(Object state comparisons)
★ ★ ★ ★ ★ ★ ★

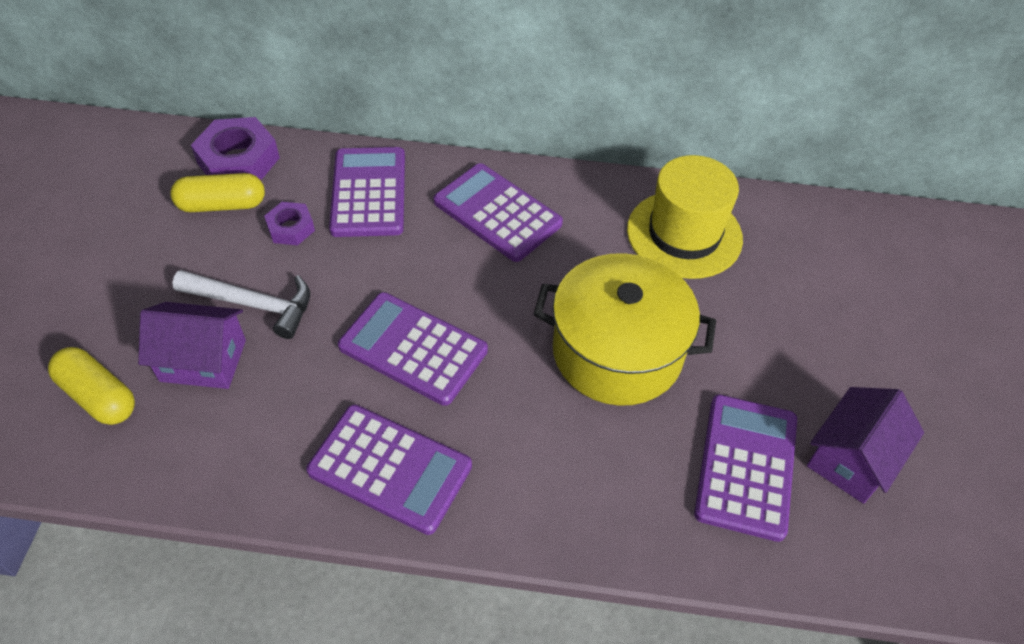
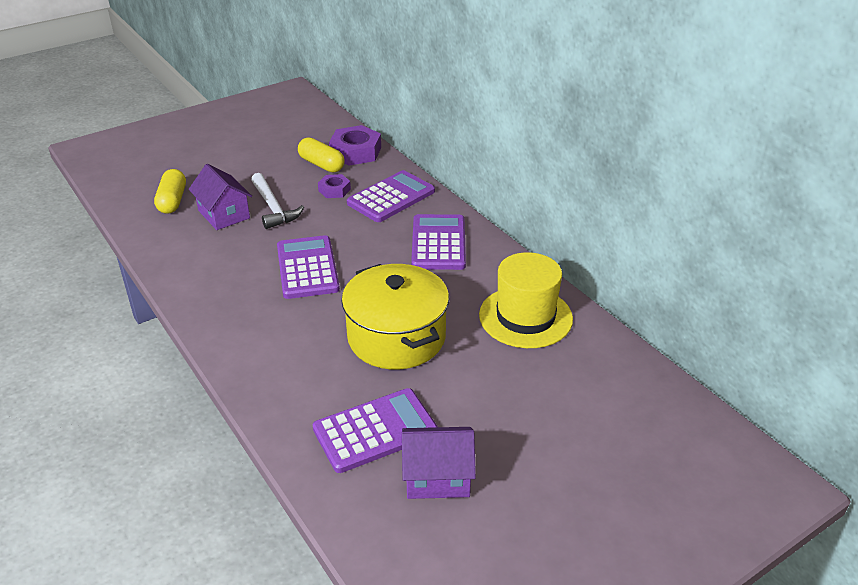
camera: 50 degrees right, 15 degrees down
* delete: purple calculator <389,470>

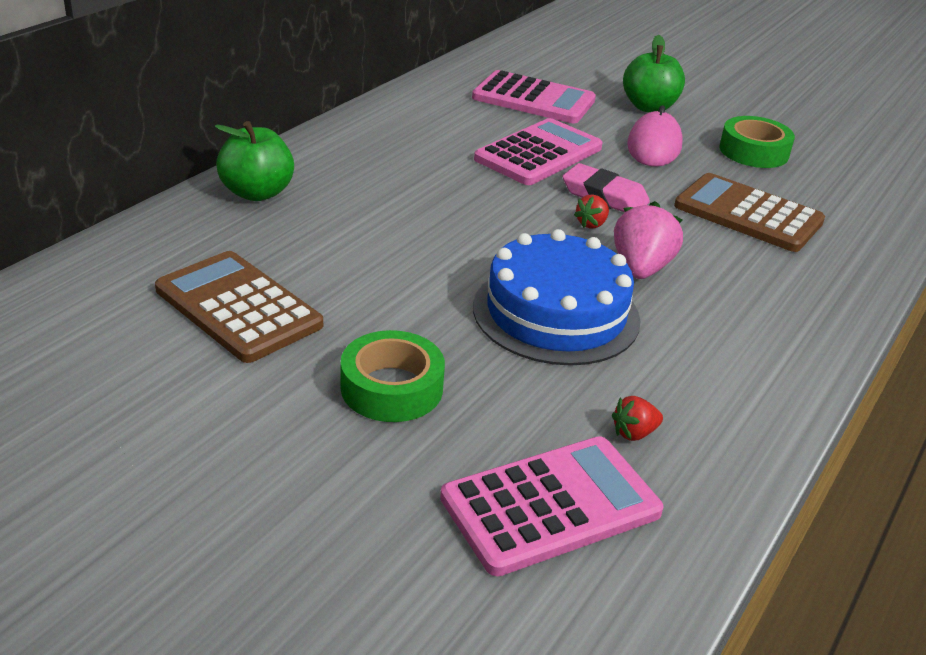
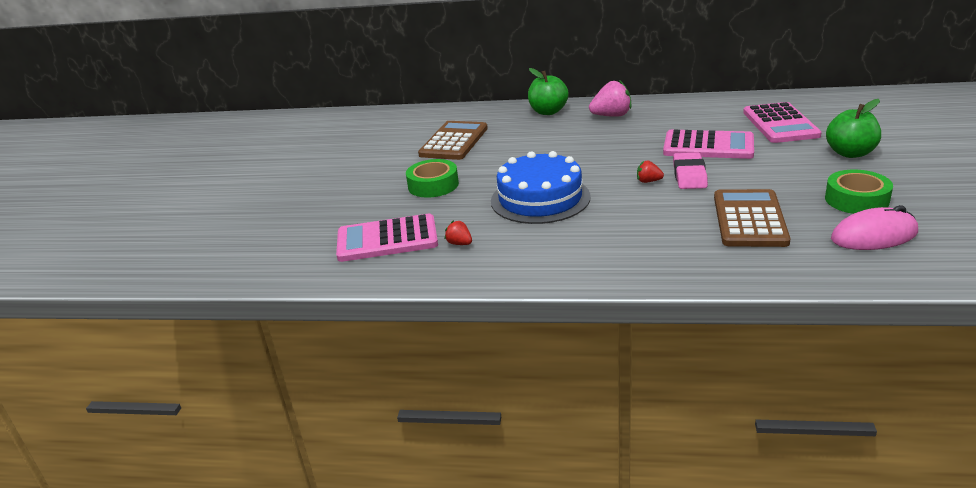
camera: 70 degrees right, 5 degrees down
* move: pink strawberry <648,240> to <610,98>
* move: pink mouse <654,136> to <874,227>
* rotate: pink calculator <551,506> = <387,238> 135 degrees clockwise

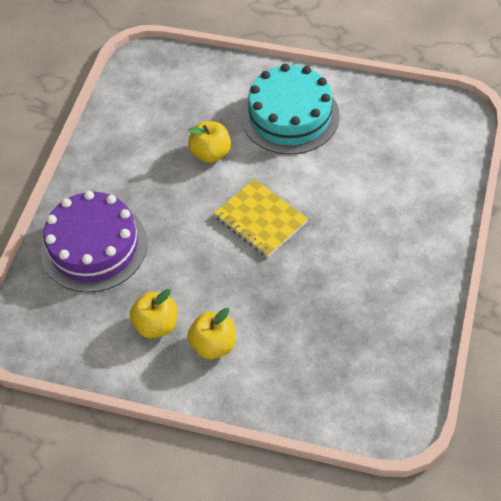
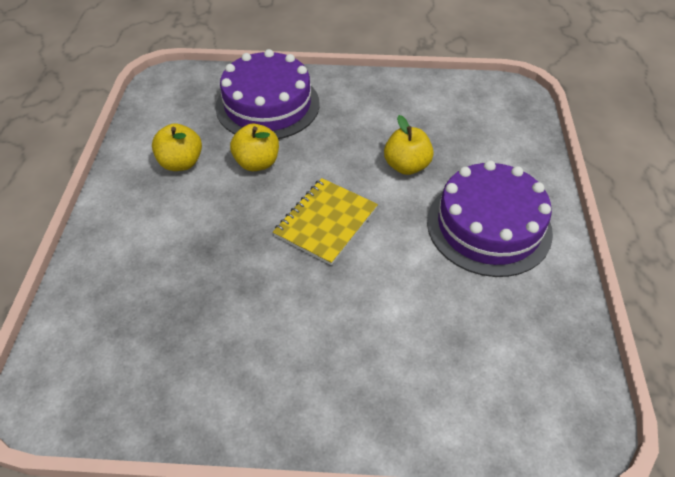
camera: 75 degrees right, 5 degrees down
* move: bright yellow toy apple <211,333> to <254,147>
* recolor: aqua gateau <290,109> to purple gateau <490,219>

★ ★ ★ ★ ★ ★ ★

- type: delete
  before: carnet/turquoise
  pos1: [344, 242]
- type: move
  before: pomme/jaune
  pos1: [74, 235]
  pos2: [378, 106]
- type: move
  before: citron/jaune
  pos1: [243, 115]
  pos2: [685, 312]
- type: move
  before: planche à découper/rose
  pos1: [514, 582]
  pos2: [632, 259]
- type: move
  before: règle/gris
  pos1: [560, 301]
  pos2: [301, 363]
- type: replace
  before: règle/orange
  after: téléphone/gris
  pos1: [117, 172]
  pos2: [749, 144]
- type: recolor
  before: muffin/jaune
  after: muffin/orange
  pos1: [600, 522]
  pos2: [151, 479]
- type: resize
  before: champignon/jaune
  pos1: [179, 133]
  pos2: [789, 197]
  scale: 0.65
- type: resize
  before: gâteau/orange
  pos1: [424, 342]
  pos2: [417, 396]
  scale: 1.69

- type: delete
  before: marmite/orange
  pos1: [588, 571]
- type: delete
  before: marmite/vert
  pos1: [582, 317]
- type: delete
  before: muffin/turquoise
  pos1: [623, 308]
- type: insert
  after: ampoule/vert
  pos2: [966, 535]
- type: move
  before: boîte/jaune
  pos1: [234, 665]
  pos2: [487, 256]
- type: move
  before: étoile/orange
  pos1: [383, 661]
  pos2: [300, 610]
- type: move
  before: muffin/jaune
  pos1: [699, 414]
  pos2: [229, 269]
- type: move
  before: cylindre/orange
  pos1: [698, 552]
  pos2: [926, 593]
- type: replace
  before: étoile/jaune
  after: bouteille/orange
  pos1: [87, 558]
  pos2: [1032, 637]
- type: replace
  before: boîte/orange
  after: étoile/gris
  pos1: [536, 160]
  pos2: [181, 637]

★ ★ ★ ★ ★ ★ ★

(Exercise directions)
All lines in the records with the string "règle" should be copied out.

(Output for this exercise)
  before: règle/gris
  before: règle/orange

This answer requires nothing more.